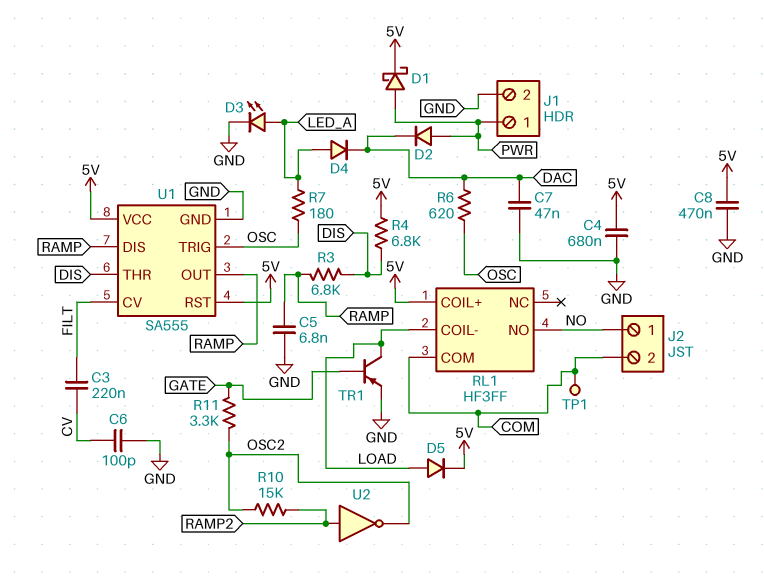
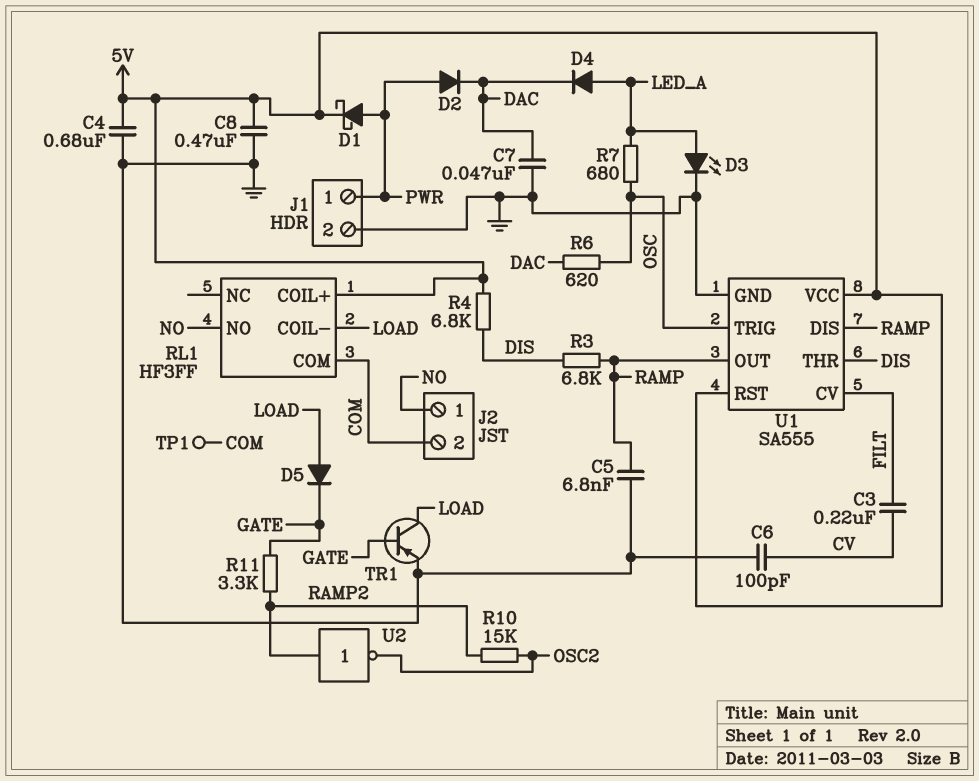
D5: diode (A LOAD, K 5V) -> diode (A LOAD, K GATE)
R7: 180 (LED_A, OSC) -> 680 (LED_A, OSC)
R11: 3.3k (GATE, OSC2) -> 3.3k (GATE, RAMP2)

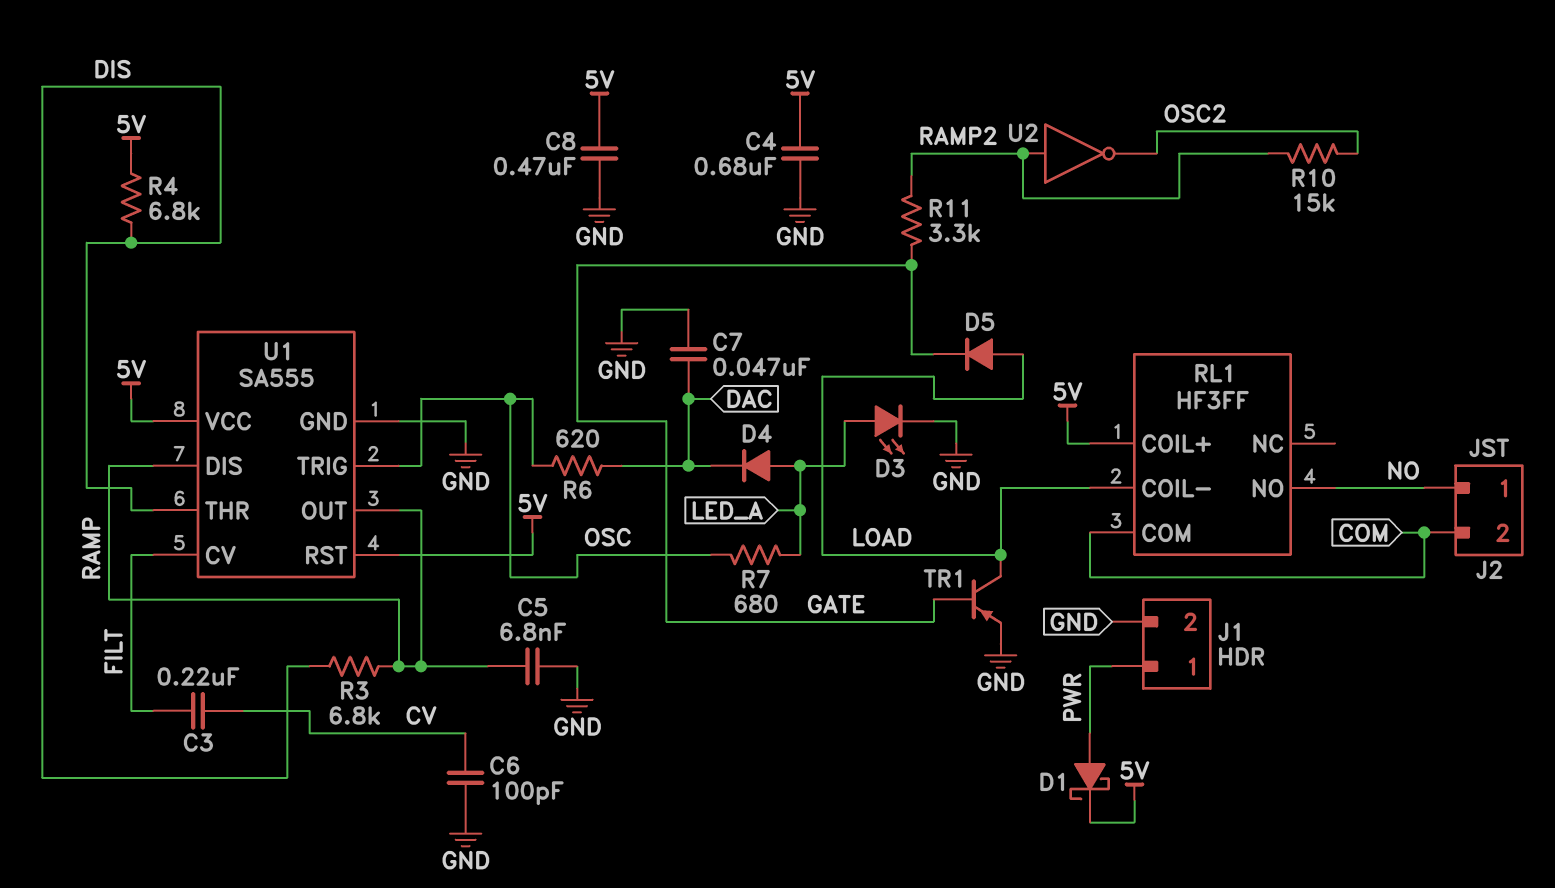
D2: diode (A PWR, K DAC) -> none
TP1: test point (COM) -> none

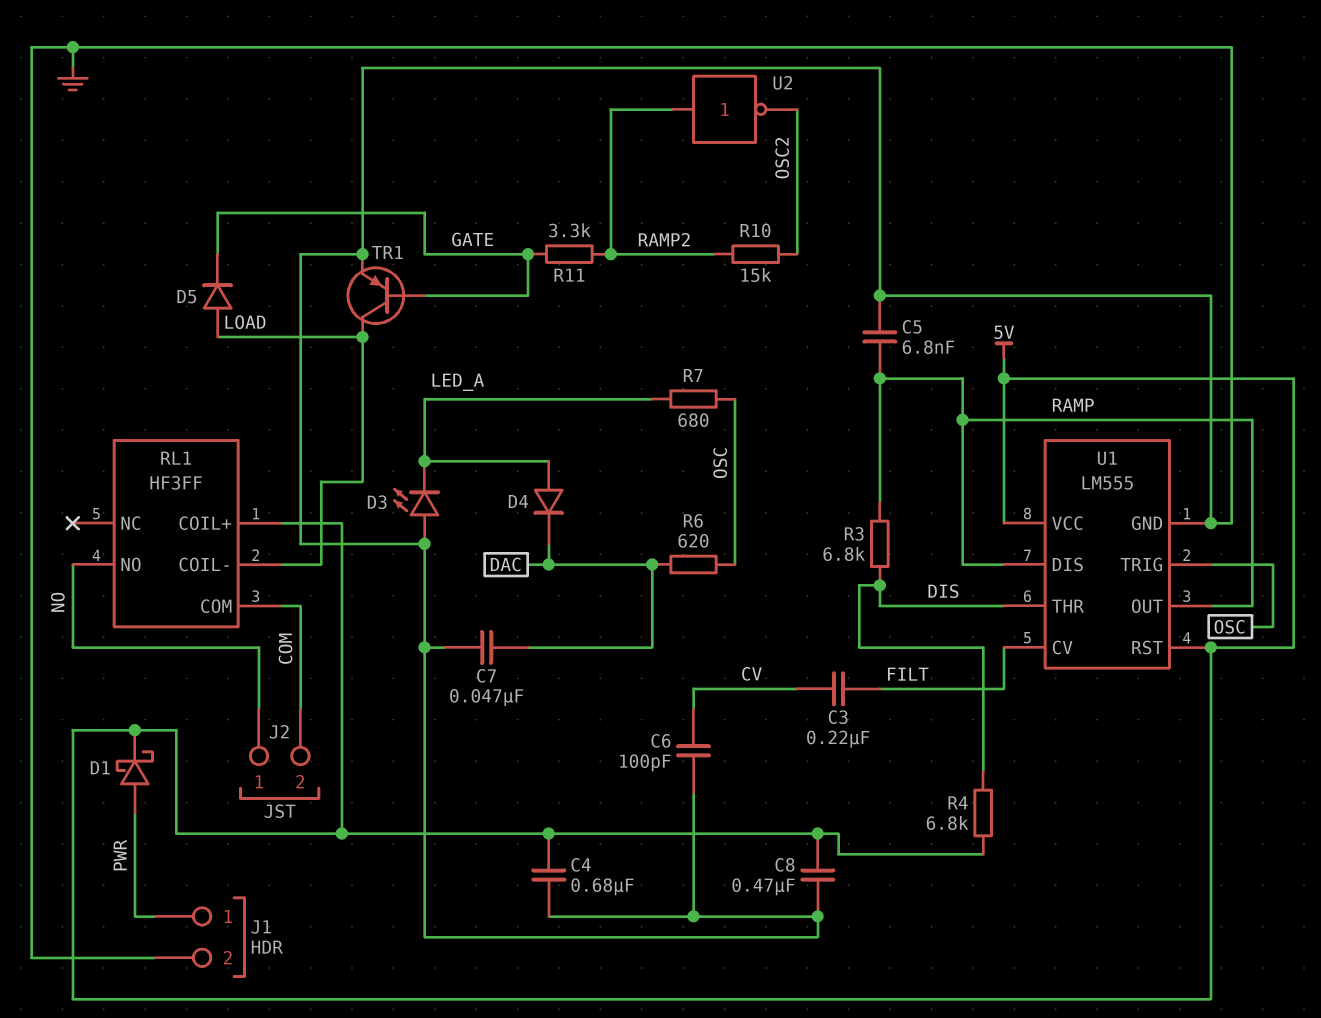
D3: LED (A LED_A, K GND) -> LED (A GND, K LED_A)
U1: SA555 -> LM555

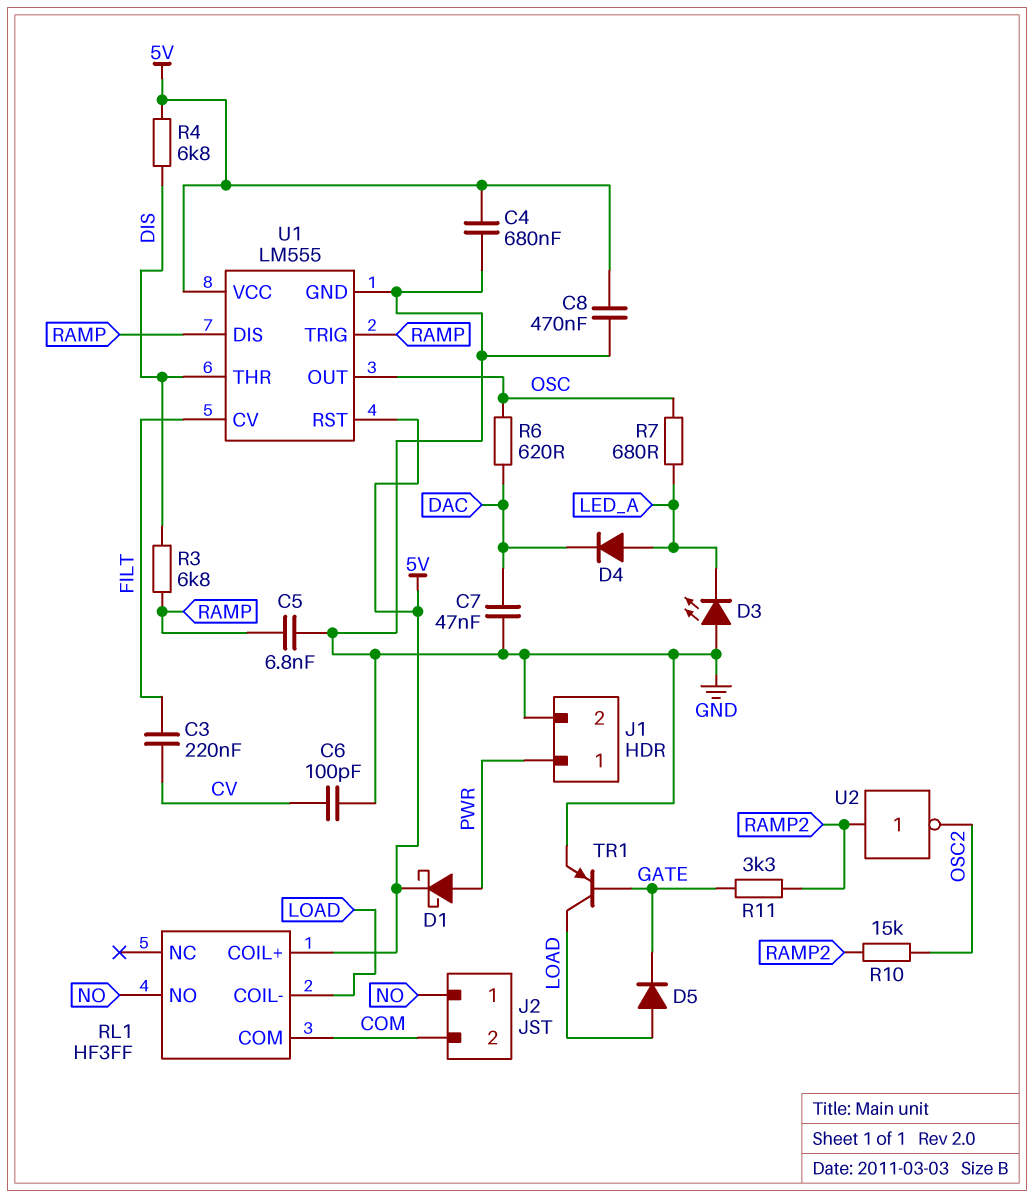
U1 pin OUT: RAMP -> OSC
U1 pin TRIG: OSC -> RAMP

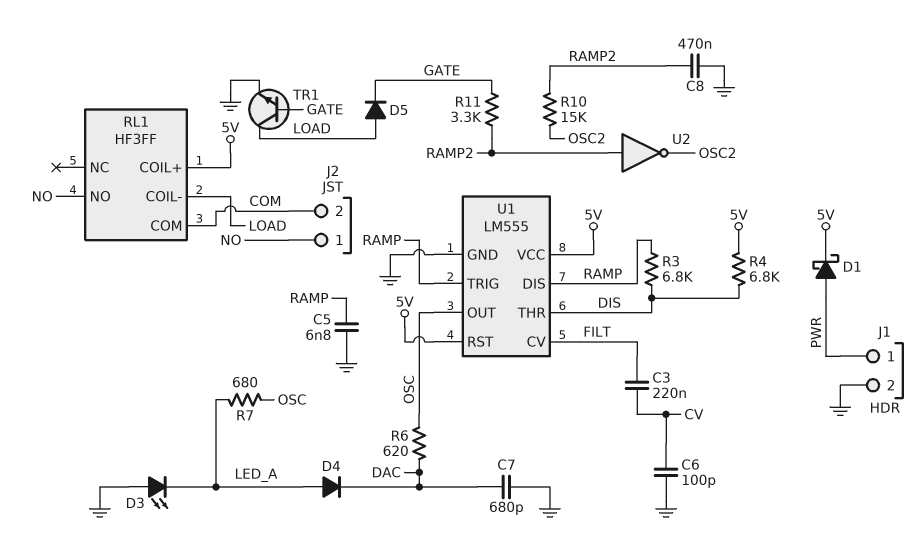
C4: 680nF (5V, GND) -> none
C7: 47nF (DAC, GND) -> 680pF (DAC, GND)
C8: 470nF (5V, GND) -> 470nF (GND, RAMP2)
TR1: PNP (B GATE, C LOAD, E GND) -> NPN (B GATE, C LOAD, E GND)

Brief: Begin at the line containing "U1: SA555 -> LM555" and stop at the final line of the data. Retype those lines exactly, without the pictures.

Result of the task:
U1: SA555 -> LM555

U1 pin OUT: RAMP -> OSC
U1 pin TRIG: OSC -> RAMP

C4: 680nF (5V, GND) -> none
C7: 47nF (DAC, GND) -> 680pF (DAC, GND)
C8: 470nF (5V, GND) -> 470nF (GND, RAMP2)
TR1: PNP (B GATE, C LOAD, E GND) -> NPN (B GATE, C LOAD, E GND)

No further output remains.